(Source material)
● ● ●

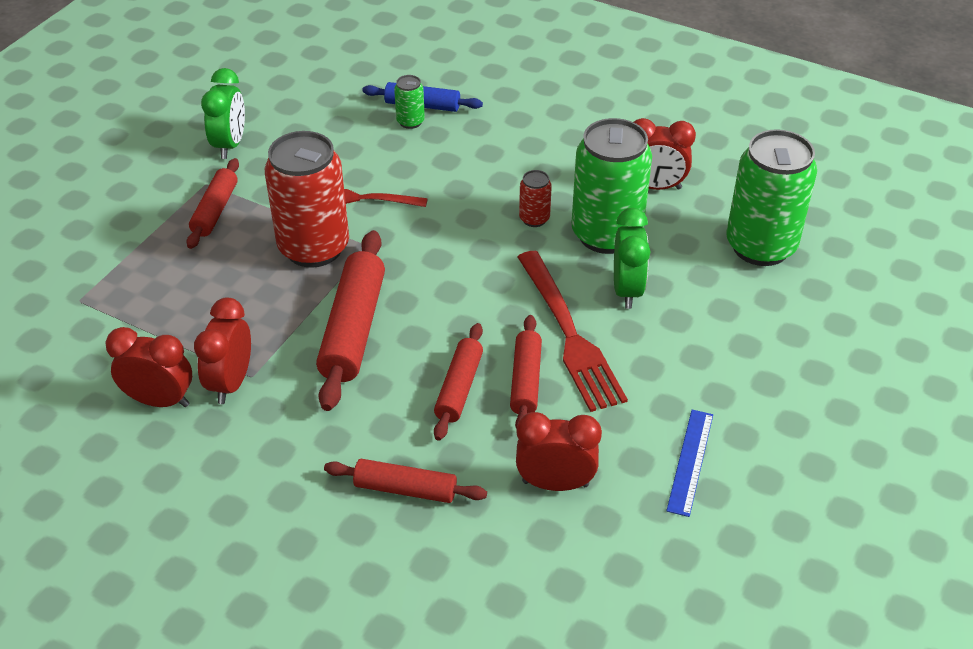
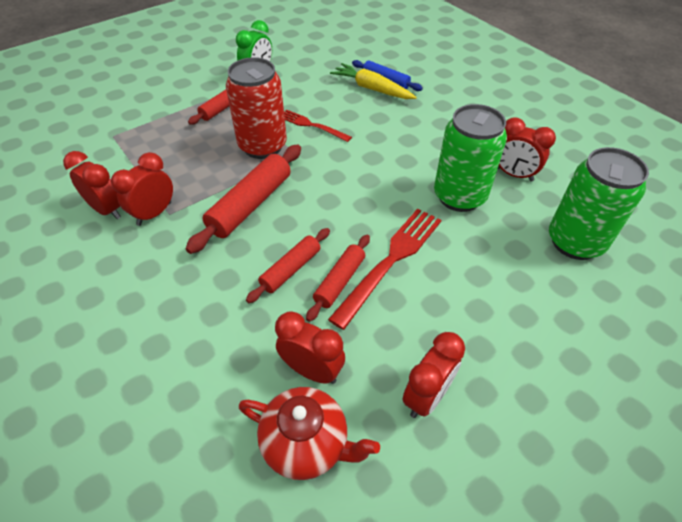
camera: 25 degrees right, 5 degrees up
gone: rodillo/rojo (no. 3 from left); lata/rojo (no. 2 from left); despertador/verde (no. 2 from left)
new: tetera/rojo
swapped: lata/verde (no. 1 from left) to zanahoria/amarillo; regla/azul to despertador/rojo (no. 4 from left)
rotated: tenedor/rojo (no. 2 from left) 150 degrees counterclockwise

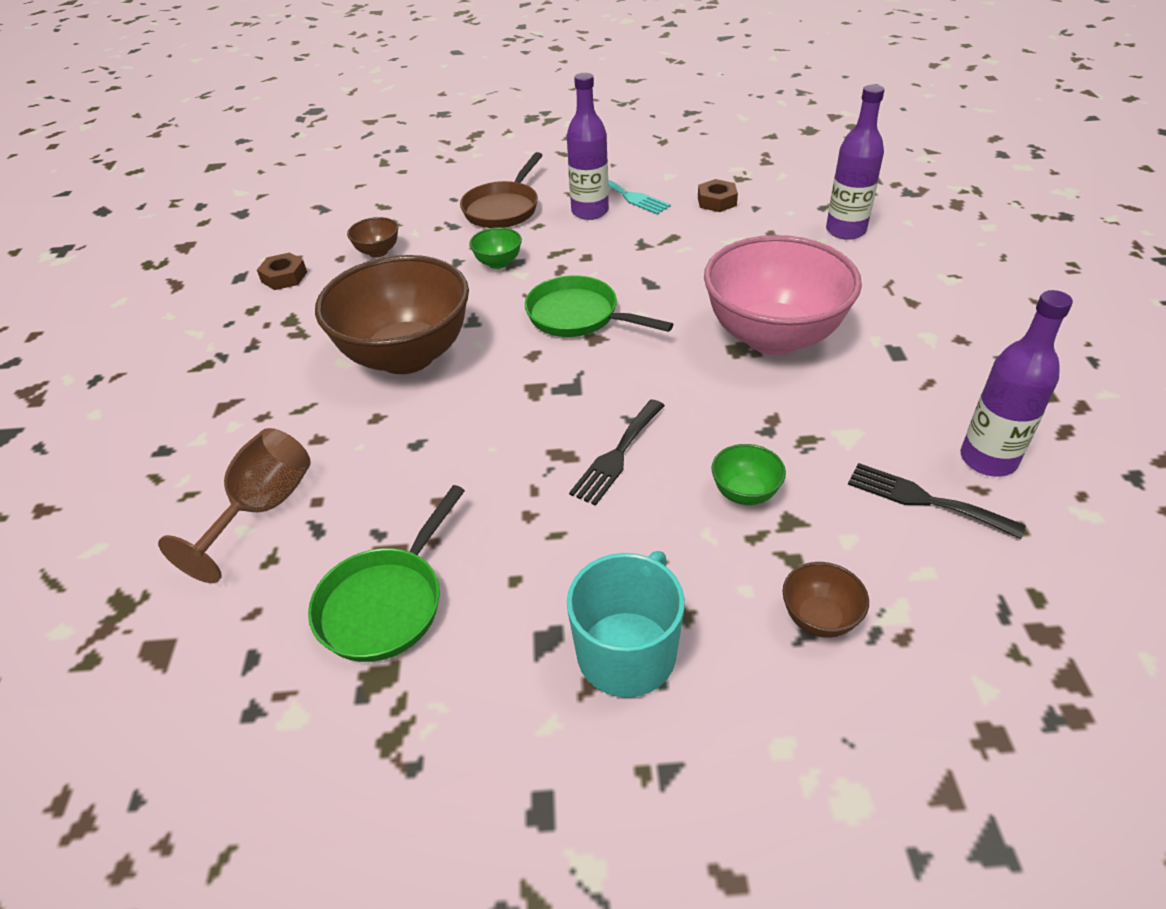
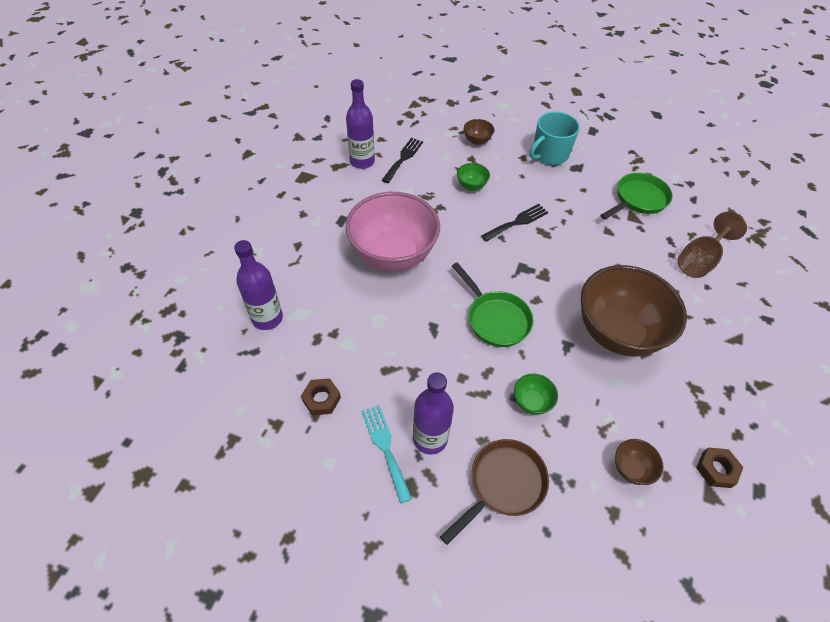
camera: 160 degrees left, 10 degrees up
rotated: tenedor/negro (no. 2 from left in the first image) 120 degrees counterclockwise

● ● ●

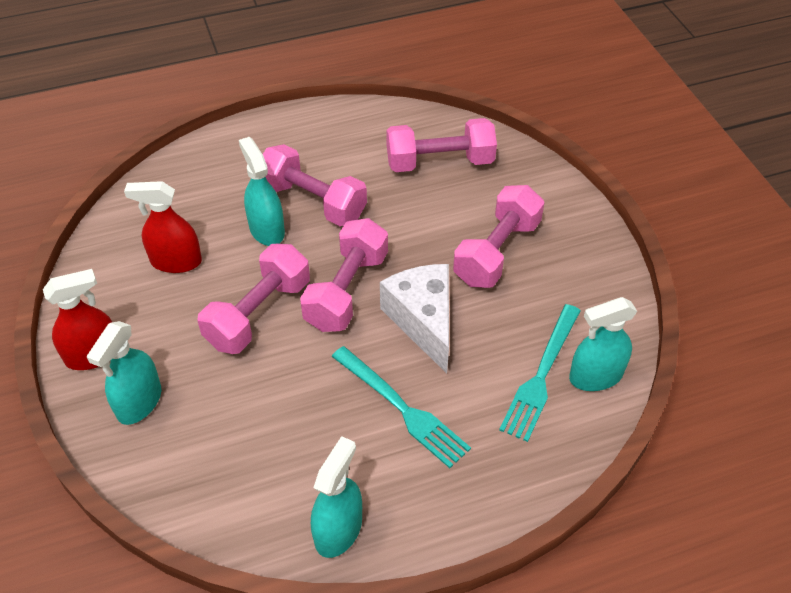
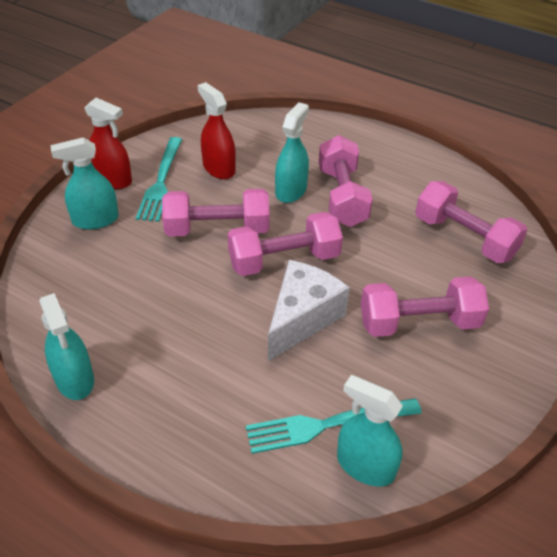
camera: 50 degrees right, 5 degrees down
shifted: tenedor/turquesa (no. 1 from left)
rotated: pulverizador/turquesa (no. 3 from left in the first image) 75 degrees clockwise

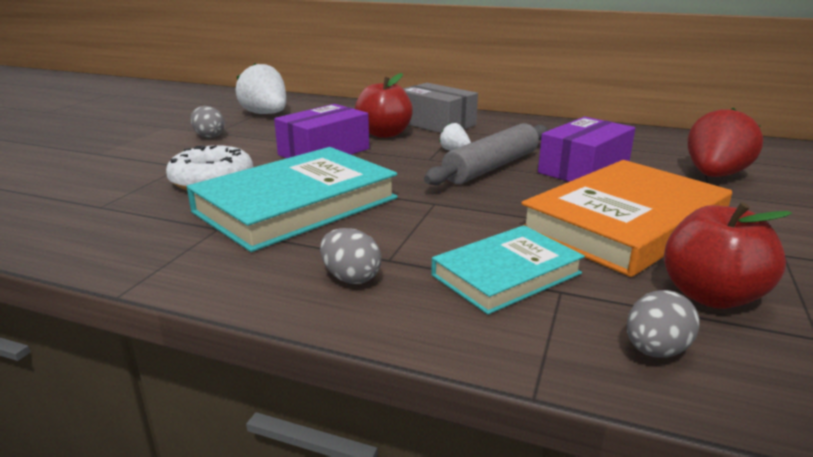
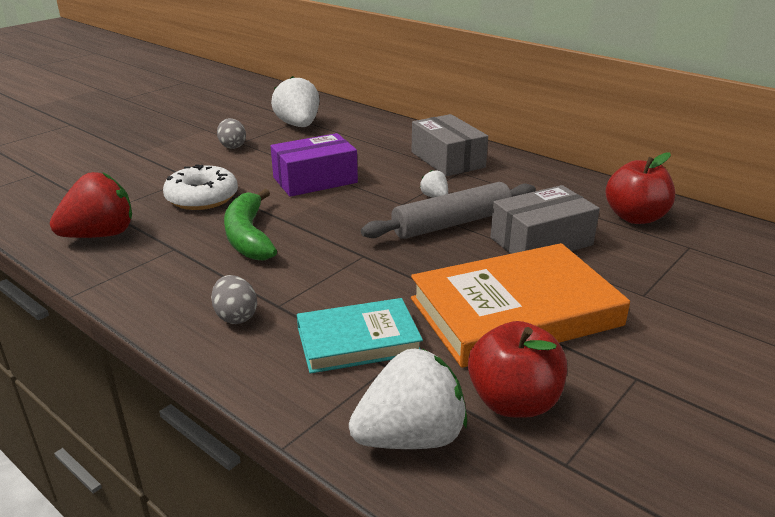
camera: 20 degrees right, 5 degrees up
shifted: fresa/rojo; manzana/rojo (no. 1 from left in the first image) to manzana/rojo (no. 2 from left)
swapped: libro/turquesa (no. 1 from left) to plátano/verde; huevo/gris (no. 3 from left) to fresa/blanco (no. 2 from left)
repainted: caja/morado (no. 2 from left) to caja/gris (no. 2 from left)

● ● ●

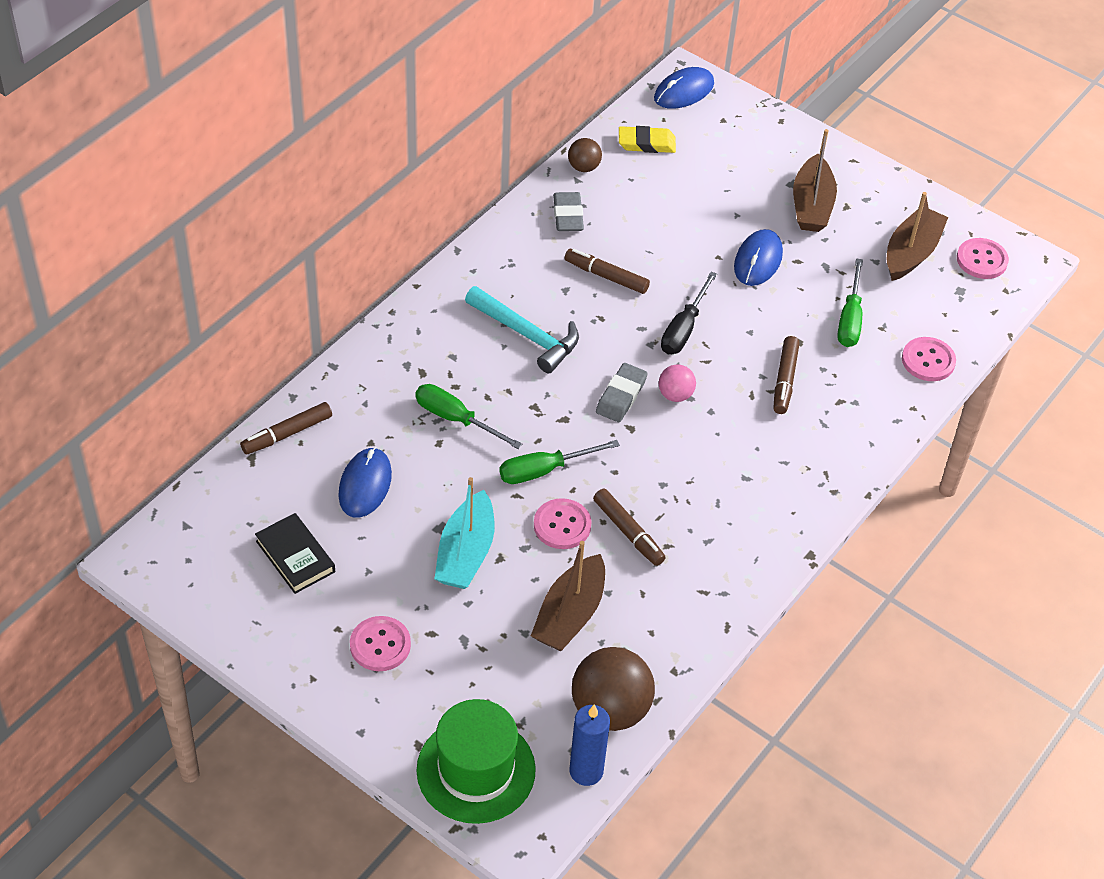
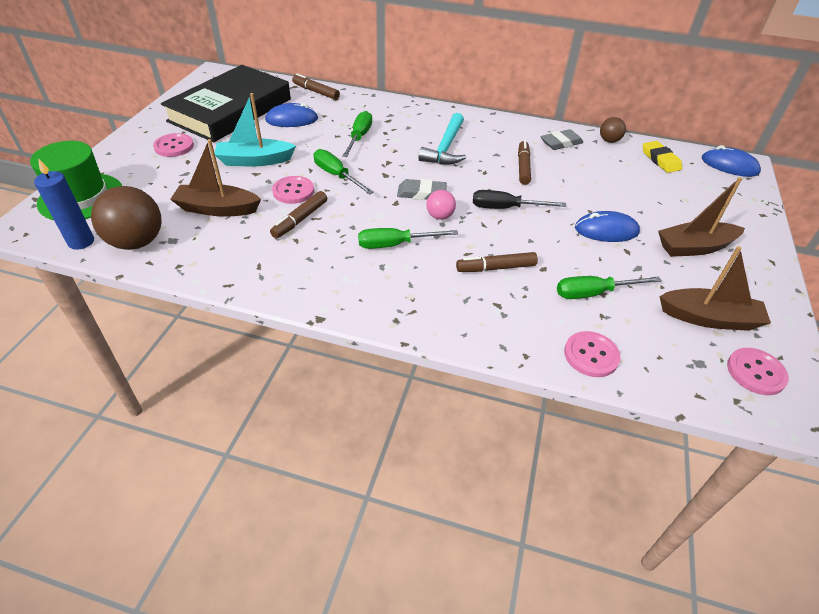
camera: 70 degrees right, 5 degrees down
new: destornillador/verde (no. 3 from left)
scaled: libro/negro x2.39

● ● ●

(Goal of the exercise) Within the lines above, find those holding the word "despertador" and copy them.

(Solution for this problem)
gone: rodillo/rojo (no. 3 from left); lata/rojo (no. 2 from left); despertador/verde (no. 2 from left)
swapped: lata/verde (no. 1 from left) to zanahoria/amarillo; regla/azul to despertador/rojo (no. 4 from left)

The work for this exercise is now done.